[Task description]: Restate the listing below line for line and word for word, without the pictures.

[Material for this task]:

________

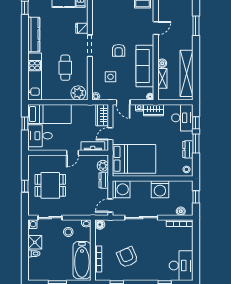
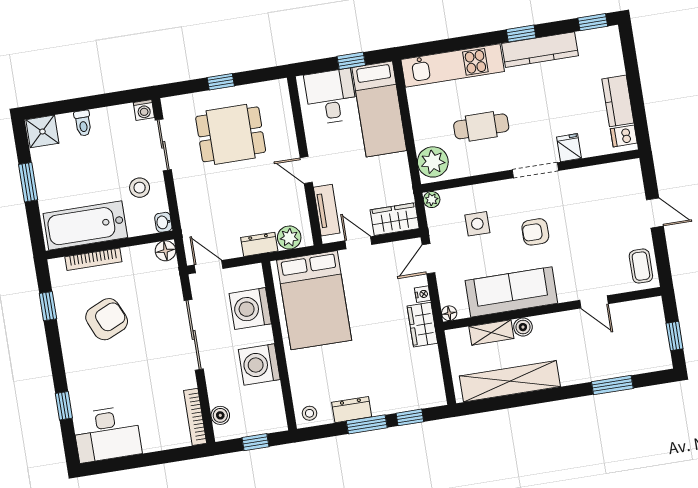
window: (25, 42) -> (521, 34), added
desk: (182, 118) -> (416, 387), removed
dining table: (50, 185) -> (231, 134), turned 90
washing machine: (121, 189) -> (250, 309), moved, turned 90
shower: (35, 242) -> (42, 131), moved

________

[Written answer]:
window: (25, 42) -> (521, 34), added
desk: (182, 118) -> (416, 387), removed
dining table: (50, 185) -> (231, 134), turned 90
washing machine: (121, 189) -> (250, 309), moved, turned 90
shower: (35, 242) -> (42, 131), moved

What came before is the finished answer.